== EXCERPTED RECORDS ==

----------

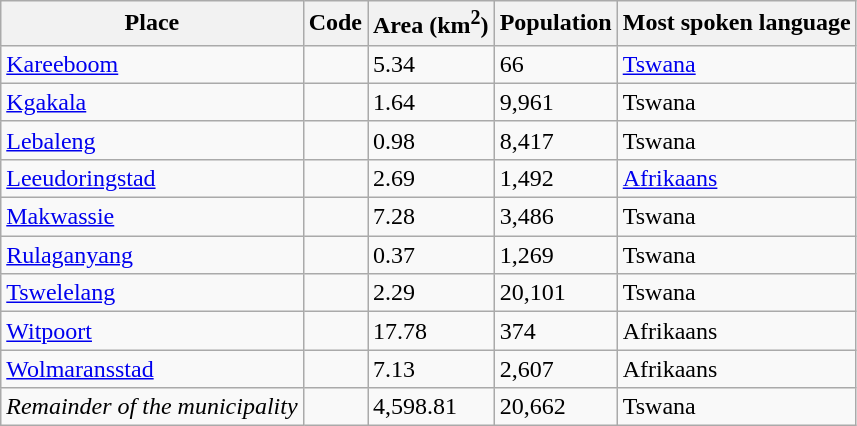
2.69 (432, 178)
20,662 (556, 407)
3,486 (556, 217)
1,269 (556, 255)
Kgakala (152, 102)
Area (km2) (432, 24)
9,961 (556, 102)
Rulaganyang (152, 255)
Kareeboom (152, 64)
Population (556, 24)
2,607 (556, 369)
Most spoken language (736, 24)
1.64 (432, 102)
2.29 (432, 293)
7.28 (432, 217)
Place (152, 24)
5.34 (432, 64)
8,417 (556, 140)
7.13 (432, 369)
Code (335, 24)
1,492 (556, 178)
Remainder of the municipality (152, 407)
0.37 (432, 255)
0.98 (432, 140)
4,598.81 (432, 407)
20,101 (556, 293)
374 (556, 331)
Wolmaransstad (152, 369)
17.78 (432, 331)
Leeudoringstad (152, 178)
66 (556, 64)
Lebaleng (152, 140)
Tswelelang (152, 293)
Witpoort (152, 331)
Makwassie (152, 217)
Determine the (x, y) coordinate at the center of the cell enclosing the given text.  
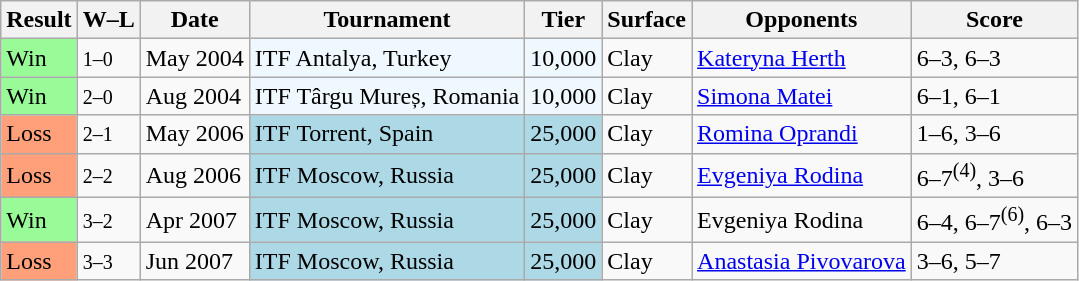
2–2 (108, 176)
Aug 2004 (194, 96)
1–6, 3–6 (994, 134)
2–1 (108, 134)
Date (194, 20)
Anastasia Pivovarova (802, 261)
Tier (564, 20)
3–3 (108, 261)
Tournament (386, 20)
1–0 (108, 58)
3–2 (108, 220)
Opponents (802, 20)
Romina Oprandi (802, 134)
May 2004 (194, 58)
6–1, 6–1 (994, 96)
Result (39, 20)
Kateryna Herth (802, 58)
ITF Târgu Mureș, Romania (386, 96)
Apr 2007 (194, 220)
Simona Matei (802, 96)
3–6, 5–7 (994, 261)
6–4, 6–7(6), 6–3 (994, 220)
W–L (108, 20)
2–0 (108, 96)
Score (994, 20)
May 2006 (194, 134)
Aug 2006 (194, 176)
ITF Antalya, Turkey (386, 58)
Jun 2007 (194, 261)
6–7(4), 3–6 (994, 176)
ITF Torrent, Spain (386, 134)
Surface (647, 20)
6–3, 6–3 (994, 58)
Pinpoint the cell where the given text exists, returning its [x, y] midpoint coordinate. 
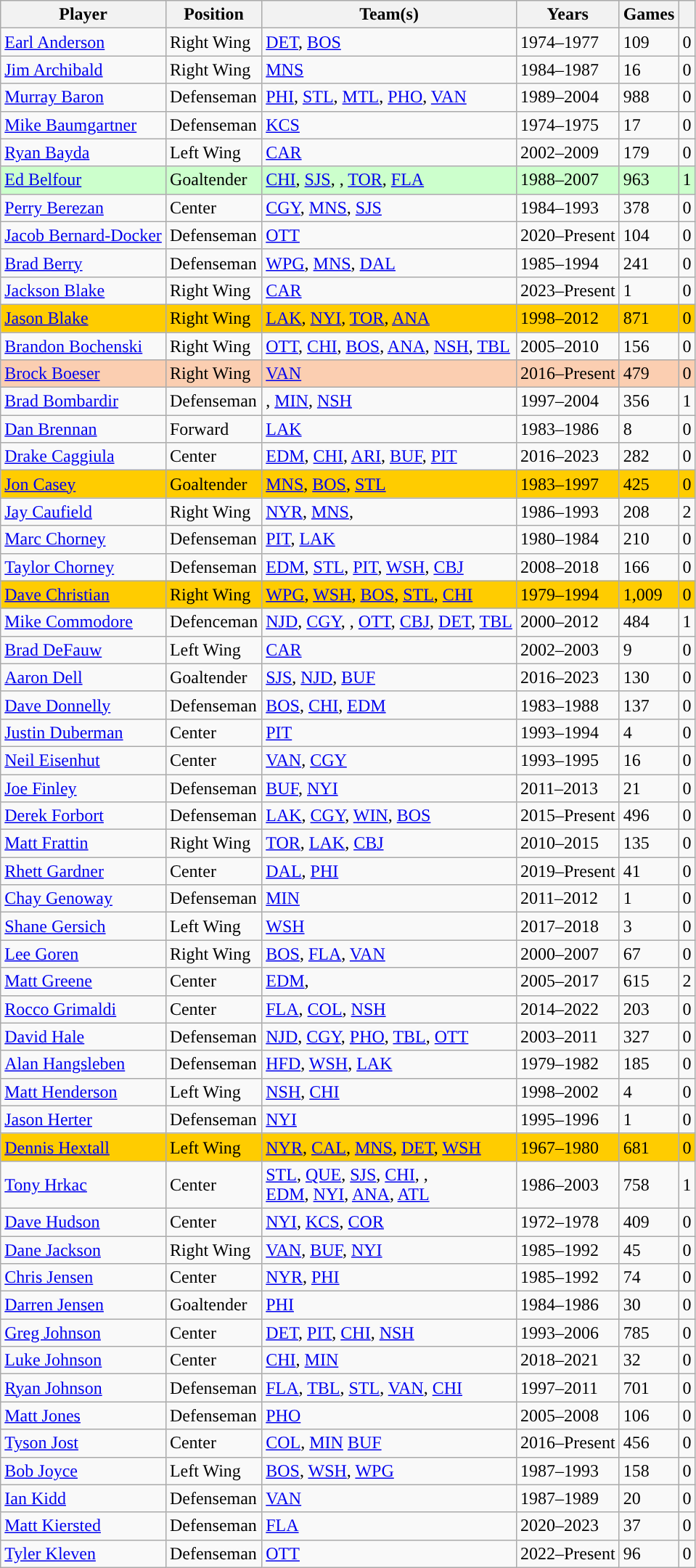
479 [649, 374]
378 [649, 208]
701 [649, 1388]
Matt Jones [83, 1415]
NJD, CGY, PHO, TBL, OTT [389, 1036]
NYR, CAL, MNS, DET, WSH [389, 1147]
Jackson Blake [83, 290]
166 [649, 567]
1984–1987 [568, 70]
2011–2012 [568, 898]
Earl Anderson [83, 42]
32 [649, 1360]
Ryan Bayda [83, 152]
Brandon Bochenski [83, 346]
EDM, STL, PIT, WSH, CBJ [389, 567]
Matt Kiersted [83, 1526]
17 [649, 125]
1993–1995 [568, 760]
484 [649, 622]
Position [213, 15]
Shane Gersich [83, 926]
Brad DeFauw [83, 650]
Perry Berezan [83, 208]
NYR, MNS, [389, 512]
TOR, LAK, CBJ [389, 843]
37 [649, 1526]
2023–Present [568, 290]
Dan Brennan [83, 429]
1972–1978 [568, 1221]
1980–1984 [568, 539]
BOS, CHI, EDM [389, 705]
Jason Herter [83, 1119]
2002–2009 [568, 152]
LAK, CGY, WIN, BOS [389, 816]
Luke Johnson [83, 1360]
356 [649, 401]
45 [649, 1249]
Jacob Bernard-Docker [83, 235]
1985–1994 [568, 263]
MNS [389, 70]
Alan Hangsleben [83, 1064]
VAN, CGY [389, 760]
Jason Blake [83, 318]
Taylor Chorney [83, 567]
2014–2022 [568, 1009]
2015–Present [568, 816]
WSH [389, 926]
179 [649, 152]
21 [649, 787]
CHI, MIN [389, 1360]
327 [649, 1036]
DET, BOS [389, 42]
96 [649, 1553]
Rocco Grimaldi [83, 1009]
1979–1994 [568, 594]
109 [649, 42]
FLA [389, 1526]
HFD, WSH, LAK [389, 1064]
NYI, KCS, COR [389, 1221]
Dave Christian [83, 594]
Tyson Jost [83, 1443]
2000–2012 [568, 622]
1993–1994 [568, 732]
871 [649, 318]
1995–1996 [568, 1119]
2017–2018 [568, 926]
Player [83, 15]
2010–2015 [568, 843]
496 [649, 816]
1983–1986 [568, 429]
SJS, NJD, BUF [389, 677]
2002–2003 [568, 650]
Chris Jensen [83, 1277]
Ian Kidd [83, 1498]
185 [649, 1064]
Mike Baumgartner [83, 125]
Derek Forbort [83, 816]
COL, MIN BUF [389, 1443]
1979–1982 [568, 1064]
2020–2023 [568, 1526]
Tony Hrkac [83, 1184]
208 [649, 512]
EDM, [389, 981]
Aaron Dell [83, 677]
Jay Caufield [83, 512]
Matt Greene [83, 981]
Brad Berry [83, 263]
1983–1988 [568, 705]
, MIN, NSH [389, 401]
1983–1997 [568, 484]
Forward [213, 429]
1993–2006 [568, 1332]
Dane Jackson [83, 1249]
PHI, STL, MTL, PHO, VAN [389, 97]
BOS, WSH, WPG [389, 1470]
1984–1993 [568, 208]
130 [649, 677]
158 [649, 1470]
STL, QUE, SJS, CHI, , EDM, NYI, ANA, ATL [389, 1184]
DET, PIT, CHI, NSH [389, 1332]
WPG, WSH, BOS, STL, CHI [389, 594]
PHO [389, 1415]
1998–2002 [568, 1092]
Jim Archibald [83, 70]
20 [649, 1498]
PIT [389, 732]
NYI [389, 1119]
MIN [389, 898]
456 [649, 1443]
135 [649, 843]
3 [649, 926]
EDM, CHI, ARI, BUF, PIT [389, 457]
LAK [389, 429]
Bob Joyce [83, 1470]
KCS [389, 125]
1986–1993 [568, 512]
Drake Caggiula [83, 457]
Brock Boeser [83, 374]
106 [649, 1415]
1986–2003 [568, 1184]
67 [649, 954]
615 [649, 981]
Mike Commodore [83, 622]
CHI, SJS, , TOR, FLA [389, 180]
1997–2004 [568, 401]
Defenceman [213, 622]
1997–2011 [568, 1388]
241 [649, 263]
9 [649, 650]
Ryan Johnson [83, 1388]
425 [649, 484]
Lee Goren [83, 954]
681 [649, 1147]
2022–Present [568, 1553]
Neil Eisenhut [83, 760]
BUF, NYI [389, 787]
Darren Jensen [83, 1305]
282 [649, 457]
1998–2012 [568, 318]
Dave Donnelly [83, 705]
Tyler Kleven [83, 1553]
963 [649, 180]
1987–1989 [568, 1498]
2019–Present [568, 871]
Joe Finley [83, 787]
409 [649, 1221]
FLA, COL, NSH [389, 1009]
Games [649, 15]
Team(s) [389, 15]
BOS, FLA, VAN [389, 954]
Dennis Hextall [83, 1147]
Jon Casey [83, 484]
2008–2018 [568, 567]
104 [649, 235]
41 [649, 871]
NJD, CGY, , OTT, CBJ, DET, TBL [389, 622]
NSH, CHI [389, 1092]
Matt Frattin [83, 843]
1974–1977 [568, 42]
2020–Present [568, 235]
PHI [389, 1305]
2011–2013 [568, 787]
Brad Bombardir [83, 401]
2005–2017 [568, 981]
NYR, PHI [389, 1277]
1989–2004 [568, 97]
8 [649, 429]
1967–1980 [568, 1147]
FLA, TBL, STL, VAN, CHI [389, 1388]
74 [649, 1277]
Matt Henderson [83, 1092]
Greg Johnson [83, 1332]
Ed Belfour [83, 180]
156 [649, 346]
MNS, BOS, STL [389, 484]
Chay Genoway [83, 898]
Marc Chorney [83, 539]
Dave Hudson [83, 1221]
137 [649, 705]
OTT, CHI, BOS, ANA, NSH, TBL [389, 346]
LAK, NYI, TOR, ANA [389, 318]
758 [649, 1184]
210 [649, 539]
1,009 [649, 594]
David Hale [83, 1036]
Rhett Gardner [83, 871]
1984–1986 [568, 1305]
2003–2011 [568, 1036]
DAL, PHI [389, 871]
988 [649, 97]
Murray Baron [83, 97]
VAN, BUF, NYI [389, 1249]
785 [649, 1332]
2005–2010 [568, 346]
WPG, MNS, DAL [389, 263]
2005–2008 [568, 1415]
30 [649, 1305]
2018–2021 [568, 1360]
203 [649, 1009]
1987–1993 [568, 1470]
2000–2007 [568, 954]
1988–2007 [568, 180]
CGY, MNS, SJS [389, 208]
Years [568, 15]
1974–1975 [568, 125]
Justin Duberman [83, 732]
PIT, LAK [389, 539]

----------

== WHAT YOU WILL DO ==
Please gather every line of the entries above that contains the word "cell", copying each one in full.

== WRITTEN SOLUTION ==
Determine the (x, y) coordinate at the center of the cell enclosing the given text.  
Pinpoint the cell where the given text exists, returning its [x, y] midpoint coordinate. 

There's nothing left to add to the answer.